■ Problem to solve
Among the entries that follow, tally the lines with the string "clockwise". Give no more than the number.

■ Dataset records
++++

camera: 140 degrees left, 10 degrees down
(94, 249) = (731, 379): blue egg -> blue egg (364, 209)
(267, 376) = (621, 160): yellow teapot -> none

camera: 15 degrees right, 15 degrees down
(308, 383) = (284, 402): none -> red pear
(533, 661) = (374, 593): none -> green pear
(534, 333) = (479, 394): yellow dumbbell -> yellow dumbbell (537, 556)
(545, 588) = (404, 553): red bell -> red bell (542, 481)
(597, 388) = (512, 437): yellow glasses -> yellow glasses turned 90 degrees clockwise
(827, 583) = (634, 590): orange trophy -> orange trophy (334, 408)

++++

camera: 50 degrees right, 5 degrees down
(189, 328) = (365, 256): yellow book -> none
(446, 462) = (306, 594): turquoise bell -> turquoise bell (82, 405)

++++

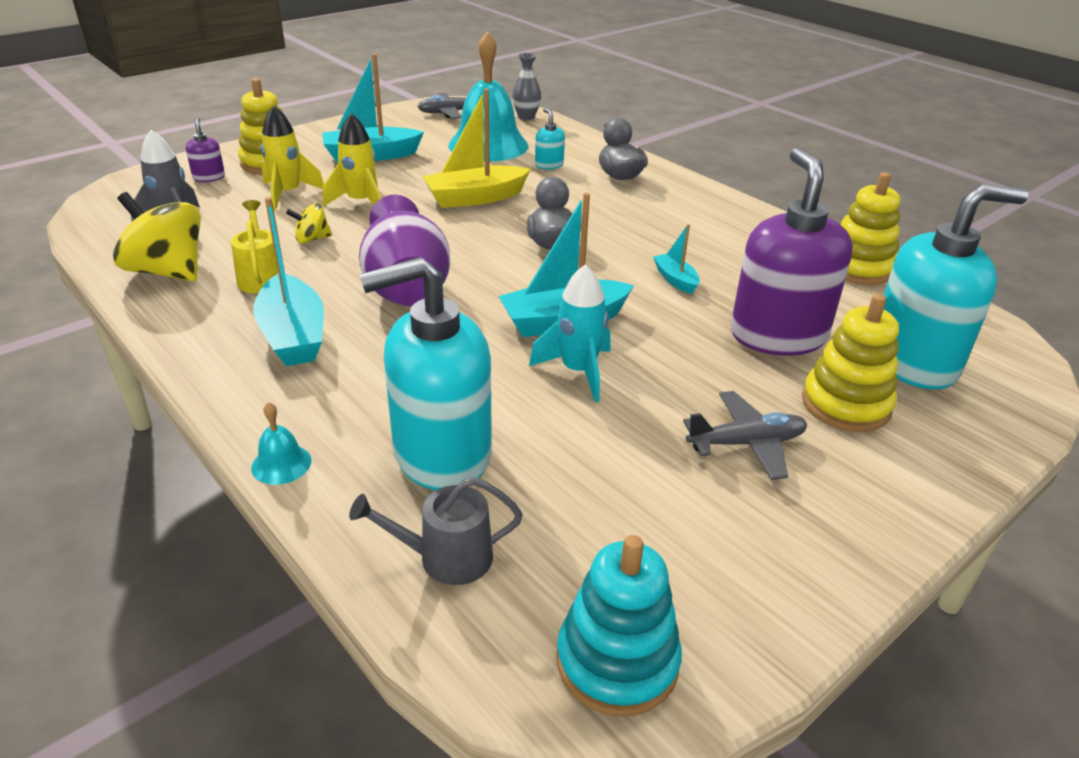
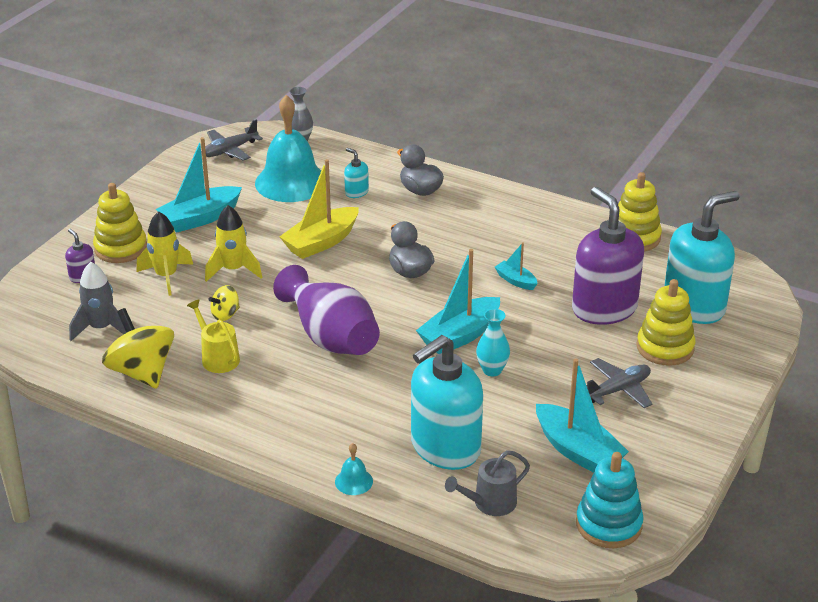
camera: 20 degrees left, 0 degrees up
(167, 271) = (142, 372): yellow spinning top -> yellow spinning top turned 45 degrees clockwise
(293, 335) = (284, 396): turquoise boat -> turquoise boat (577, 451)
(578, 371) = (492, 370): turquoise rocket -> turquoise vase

++++

■ Response to this exercise
2